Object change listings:
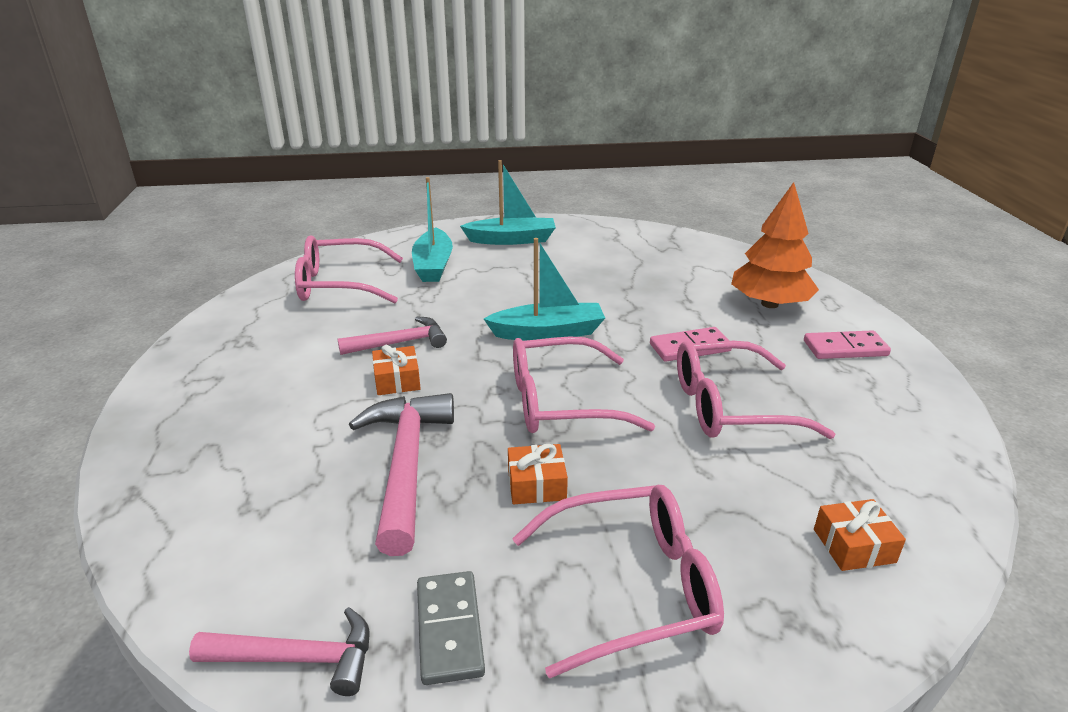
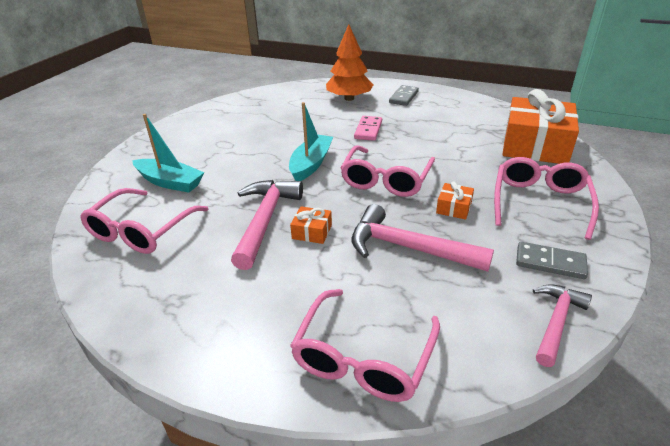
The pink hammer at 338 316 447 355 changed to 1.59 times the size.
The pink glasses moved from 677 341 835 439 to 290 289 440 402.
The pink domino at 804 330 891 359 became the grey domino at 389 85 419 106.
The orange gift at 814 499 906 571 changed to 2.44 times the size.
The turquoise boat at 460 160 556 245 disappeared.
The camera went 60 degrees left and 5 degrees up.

--

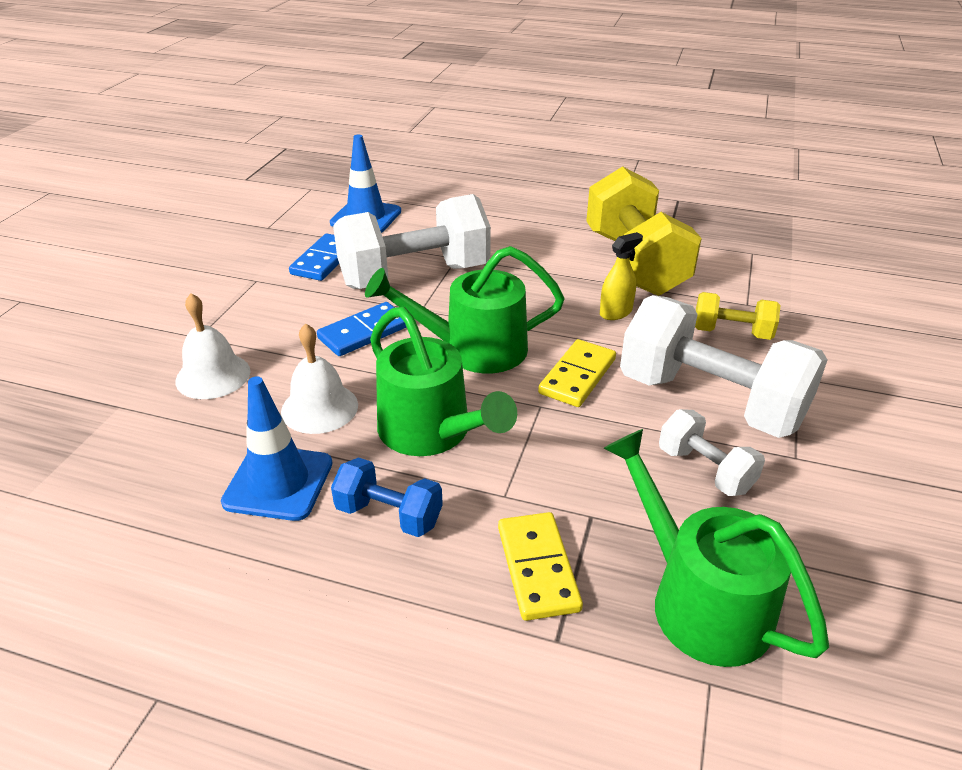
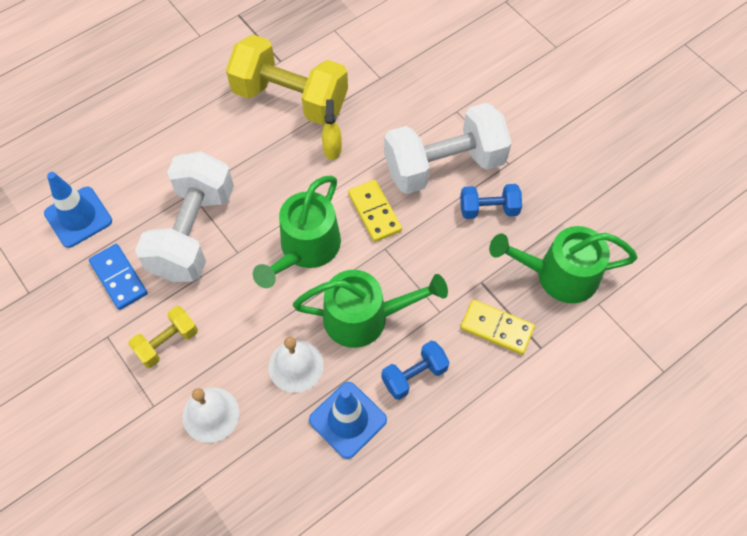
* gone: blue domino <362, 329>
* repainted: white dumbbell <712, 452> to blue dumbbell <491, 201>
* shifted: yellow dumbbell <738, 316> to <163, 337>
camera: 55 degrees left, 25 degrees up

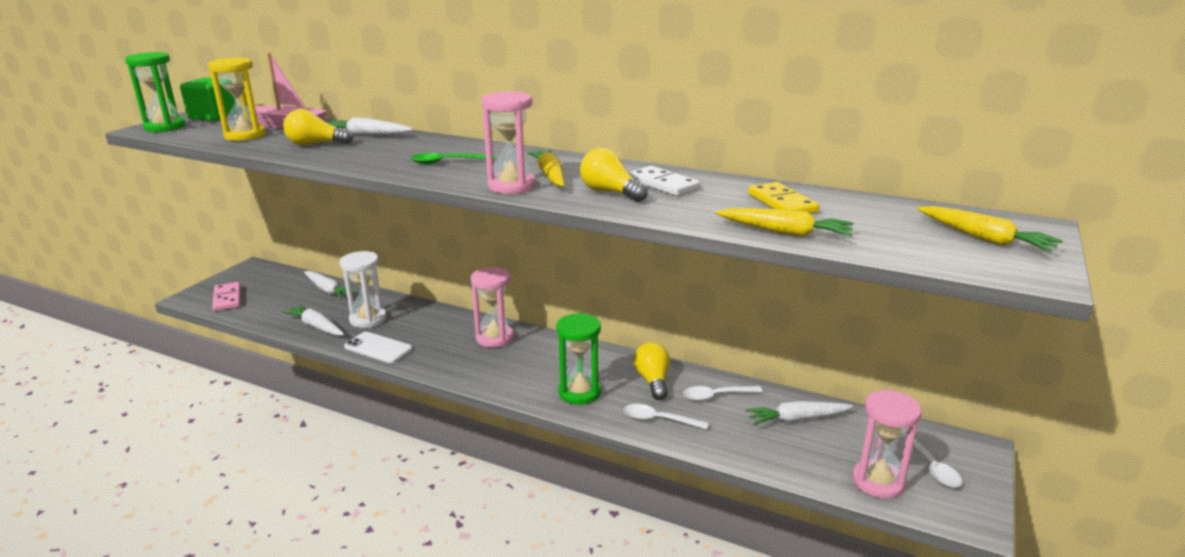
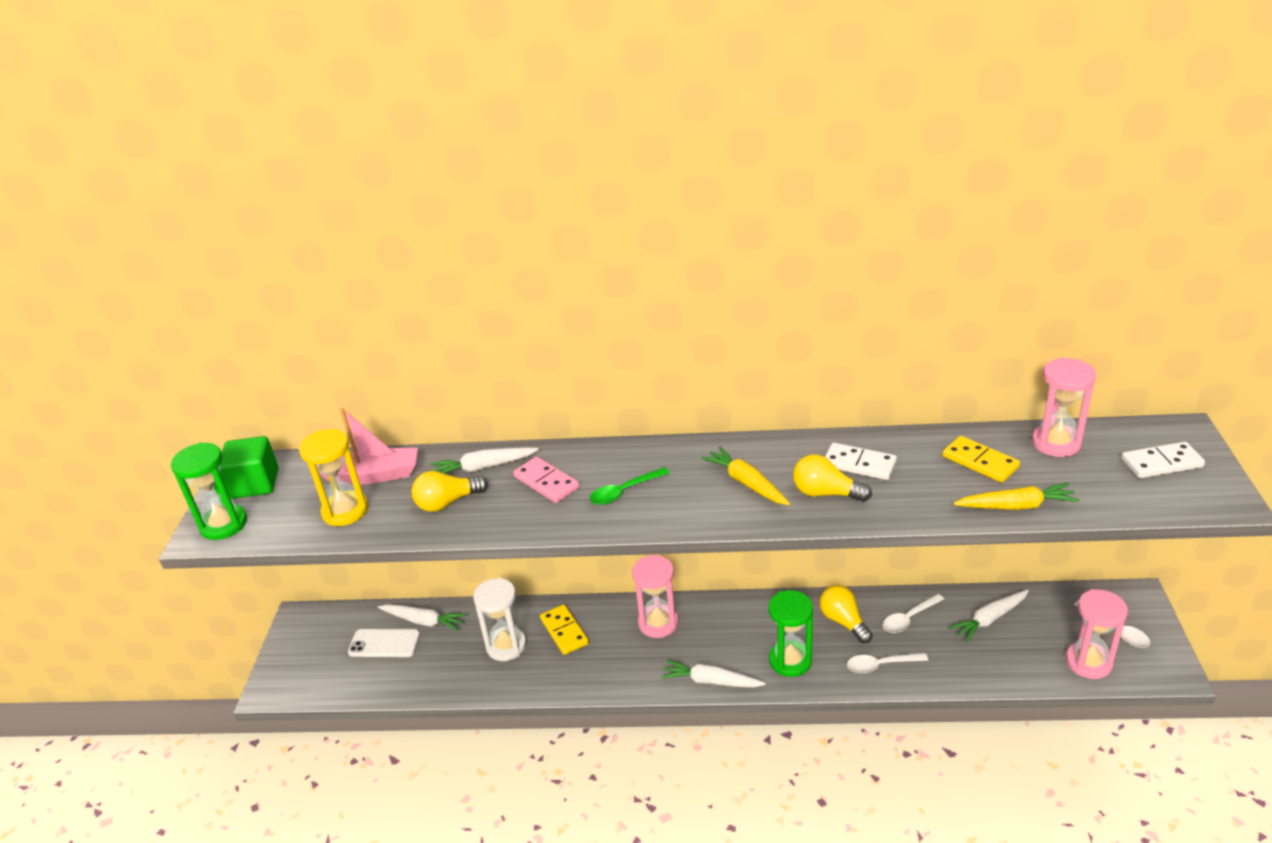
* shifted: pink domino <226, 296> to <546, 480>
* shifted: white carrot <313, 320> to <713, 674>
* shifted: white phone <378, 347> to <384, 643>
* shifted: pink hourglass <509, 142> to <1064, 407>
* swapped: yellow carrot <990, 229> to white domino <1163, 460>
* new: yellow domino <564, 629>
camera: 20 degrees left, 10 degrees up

INSTRUCTIONS FOR THE TASK: Out of the entries, pull every line that mentions "dumbbell".

WORKED SOLUTION:
* repainted: white dumbbell <712, 452> to blue dumbbell <491, 201>
* shifted: yellow dumbbell <738, 316> to <163, 337>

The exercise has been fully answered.